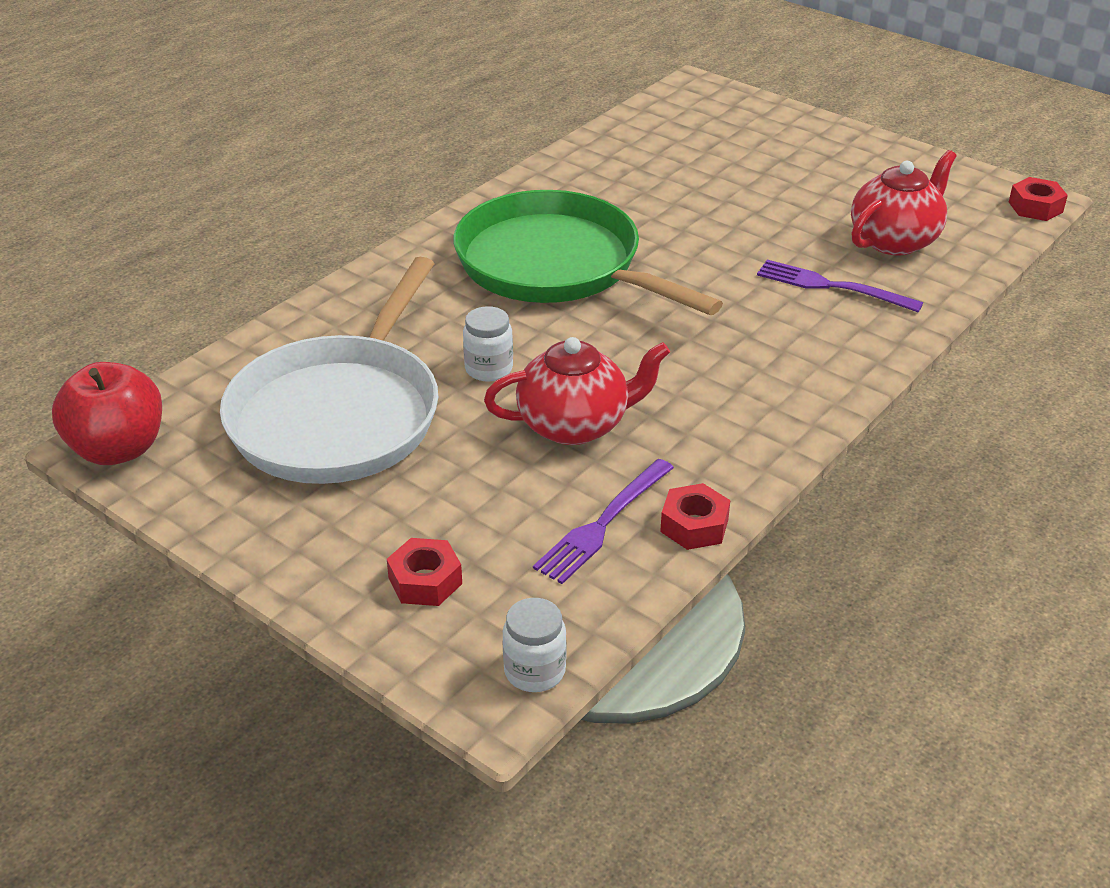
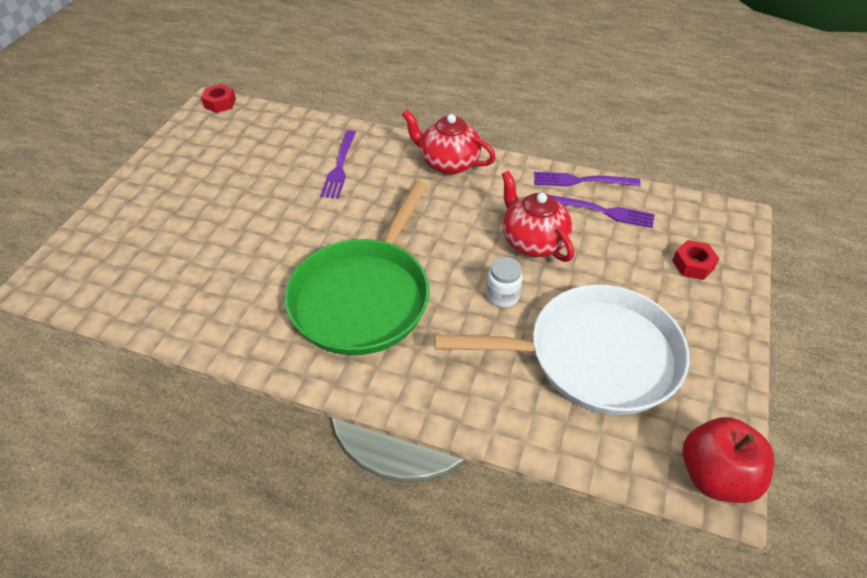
camera: 110 degrees left, 10 degrees up
(534, 671) = (711, 210): white jar -> none
(694, 525) = (580, 181): red nut -> purple fork
(895, 240) = (276, 149): red teapot -> red teapot (448, 163)

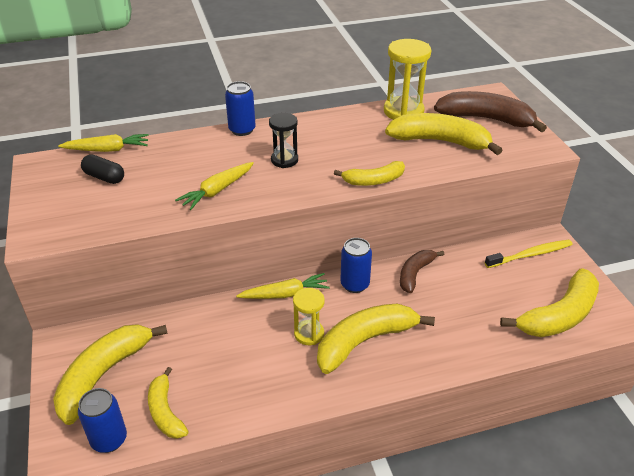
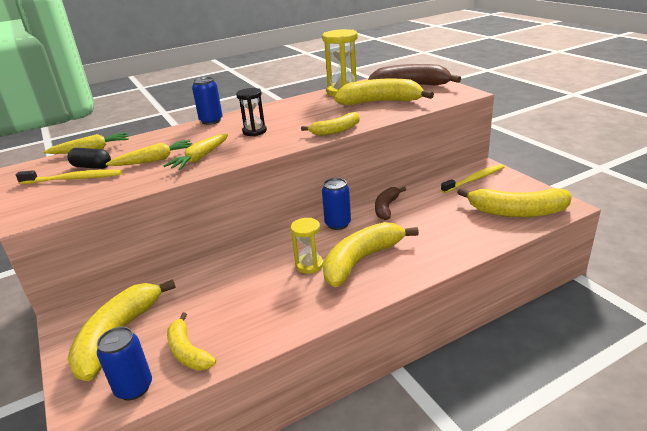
camera: 10 degrees left, 10 degrees down
(84, 192) = (74, 179): none -> yellow toothbrush
(285, 294) = (278, 242): yellow carrot -> yellow carrot (154, 160)
(559, 316) = (517, 212): yellow banana -> yellow banana turned 60 degrees clockwise

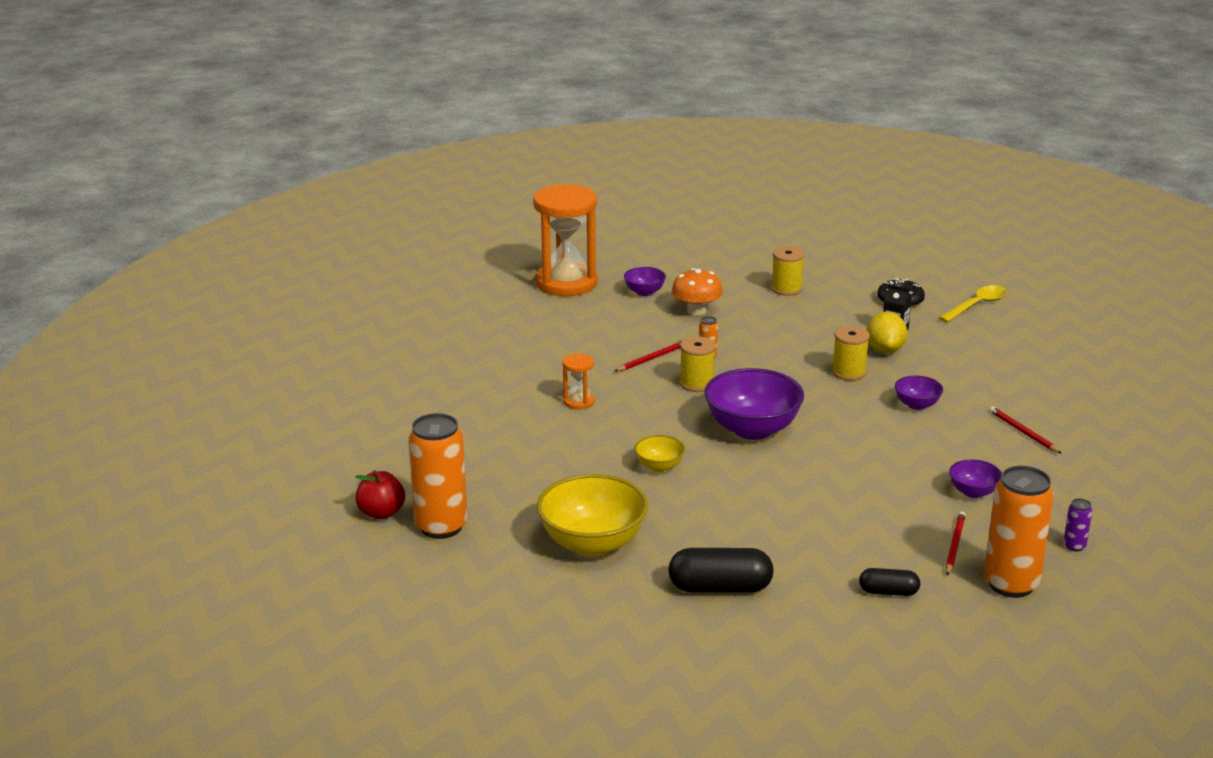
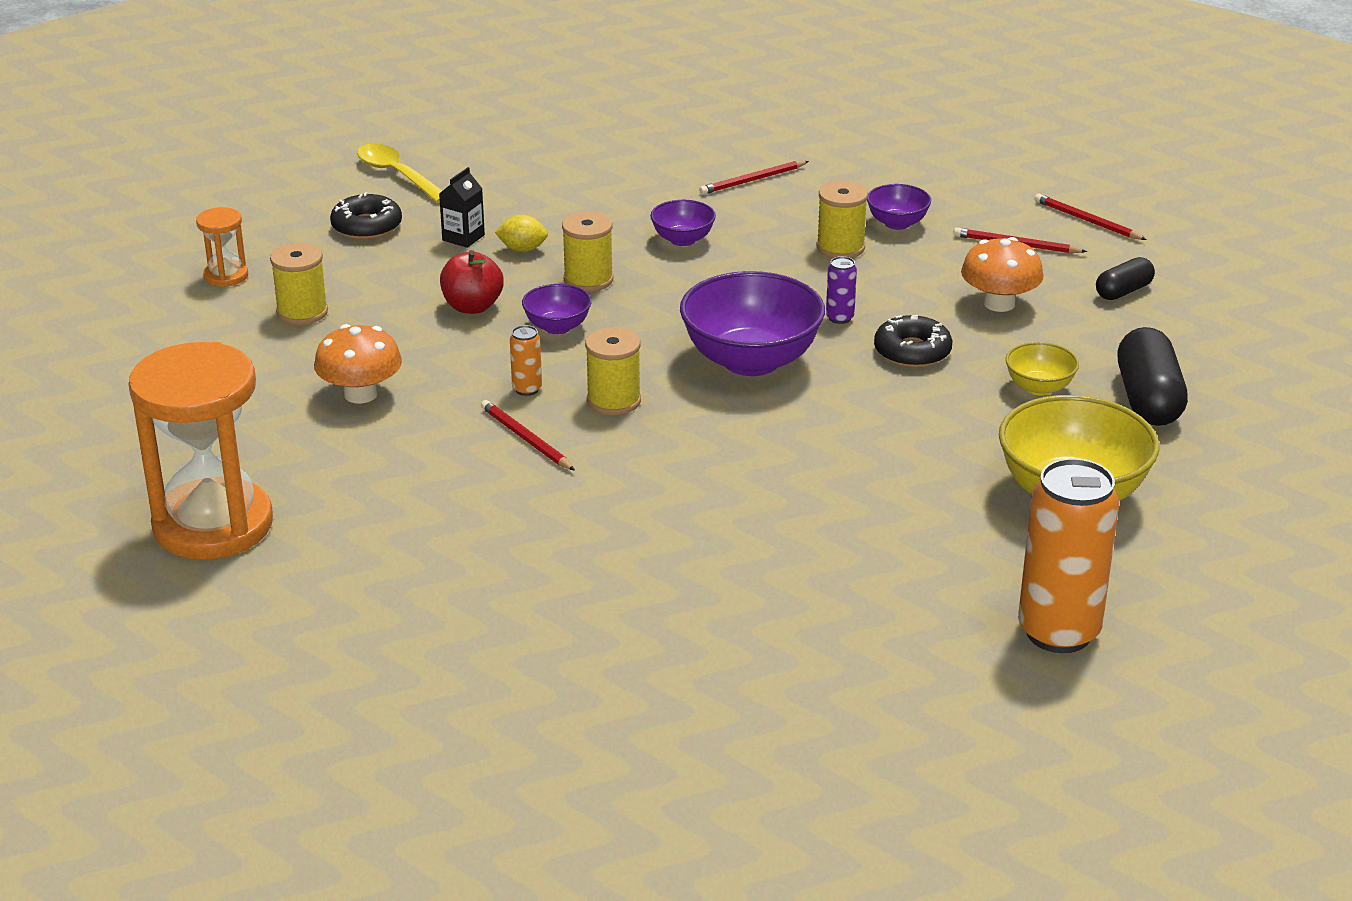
camera: 90 degrees left, 5 degrees up
(381, 513) = (1031, 697): red apple -> red apple (472, 306)
(578, 402) = (667, 508): orange hourglass -> orange hourglass (226, 276)
(644, 292) = (276, 442): purple bowl -> purple bowl (557, 327)
(659, 467) = (861, 438): yellow bowl -> yellow bowl (1039, 387)
(774, 490) = (912, 352): none -> black donut
(854, 531) = (999, 303): none -> orange mushroom
(885, 350) = (522, 249): yellow lemon -> yellow lemon, size x0.63
(888, 592) = (1123, 291): black capsule -> black capsule turned 45 degrees clockwise
(924, 466) = (840, 247): none -> yellow spool
(1011, 584) = (1087, 221): orange can -> red pencil
(1074, 546) = (1002, 179): purple can -> purple can (839, 318)

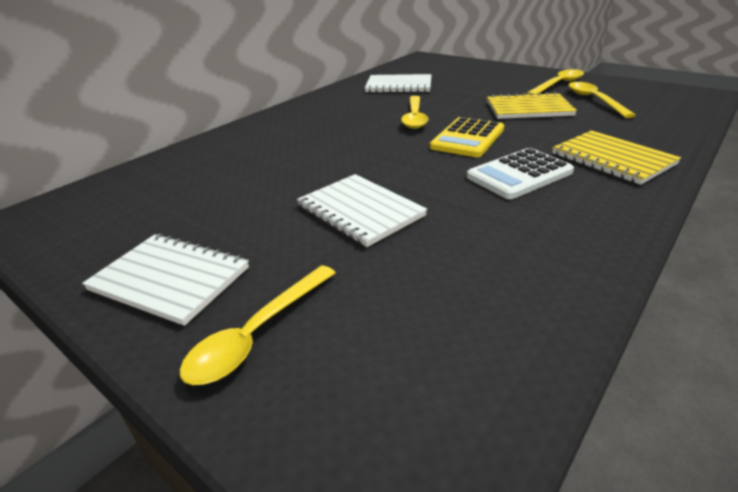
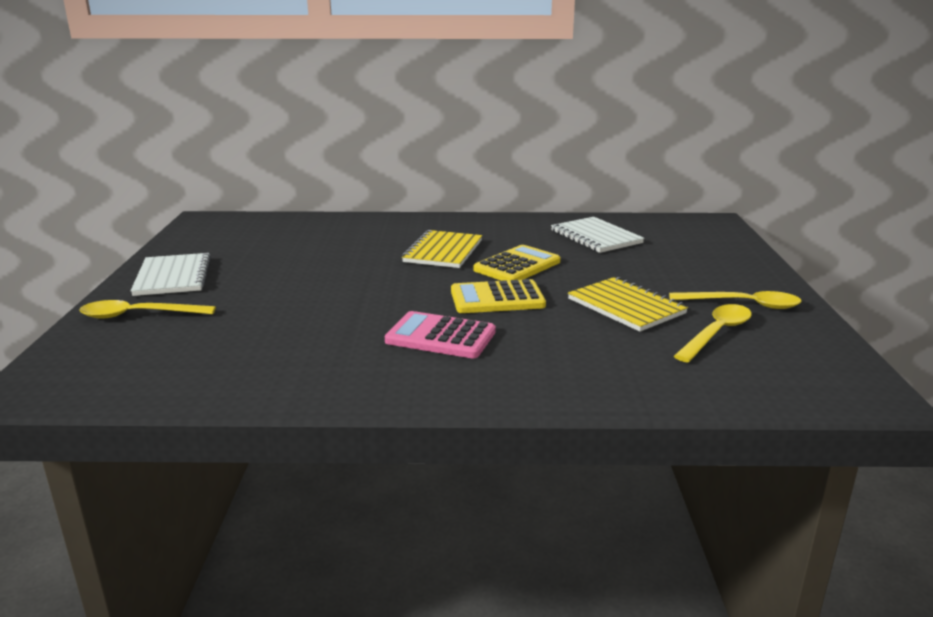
camera: 50 degrees right, 10 degrees down
(360, 211) = (306, 298): white notebook -> none
(414, 117) = (517, 266): yellow spoon -> yellow calculator
(519, 174) = (440, 336): white calculator -> pink calculator
(612, 159) = (536, 371): yellow notebook -> yellow notebook (443, 251)

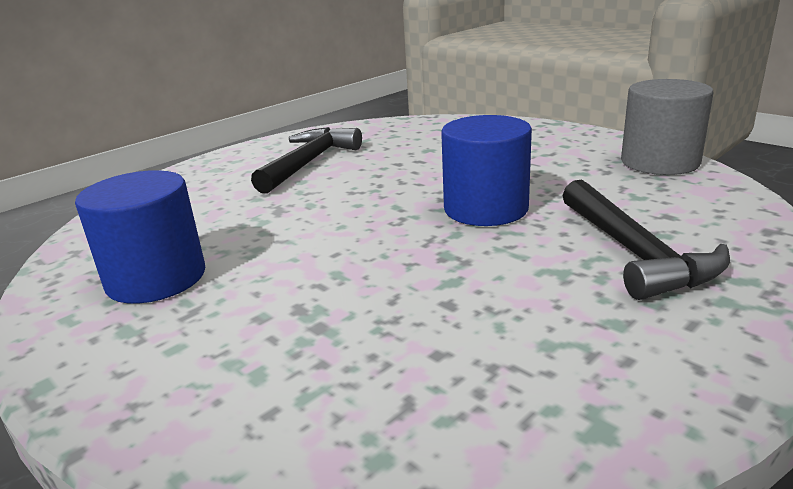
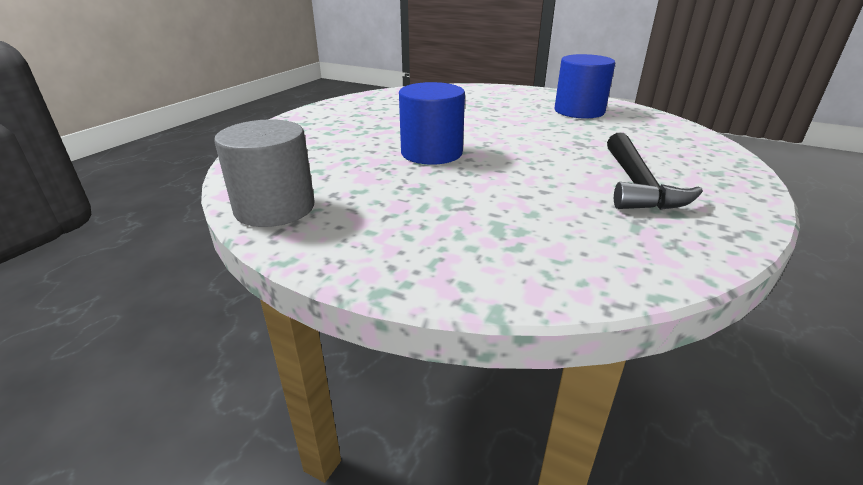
camera: 160 degrees right, 5 degrees up
(634, 252) = (338, 136): black hammer -> none

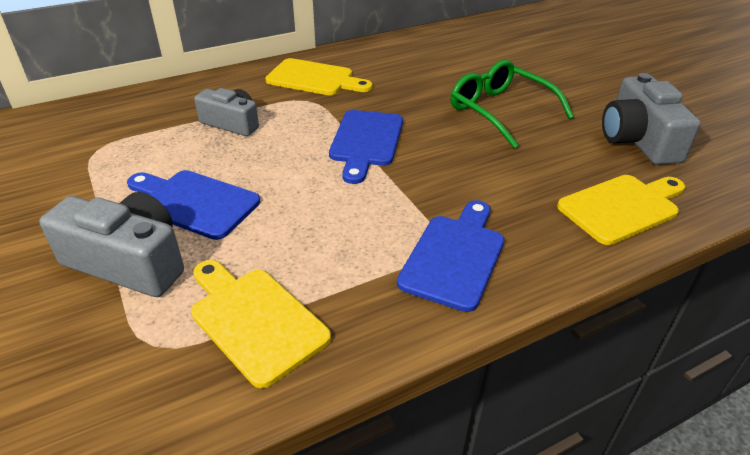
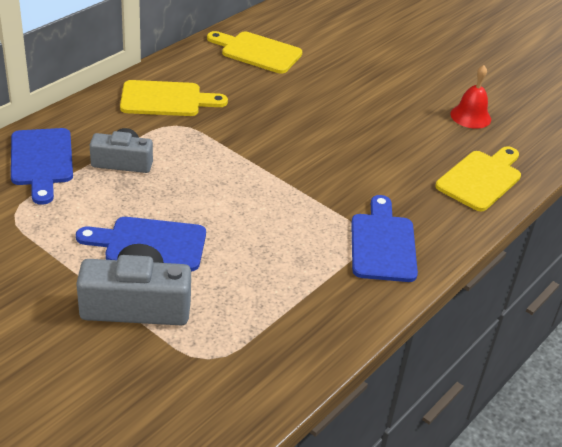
camera: 25 degrees left, 0 degrees up
(255, 320) = (269, 323): yellow cutting board -> yellow cutting board (257, 52)
(366, 141) = (256, 158): blue cutting board -> blue cutting board (41, 161)
(501, 111) = (353, 107): green glasses -> none
(638, 140) = (470, 116): grey camera -> red bell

= = = = =

Requirement: Using the records above, report the count of lines holding "clockwise" and nothing else.

Problem solution: 2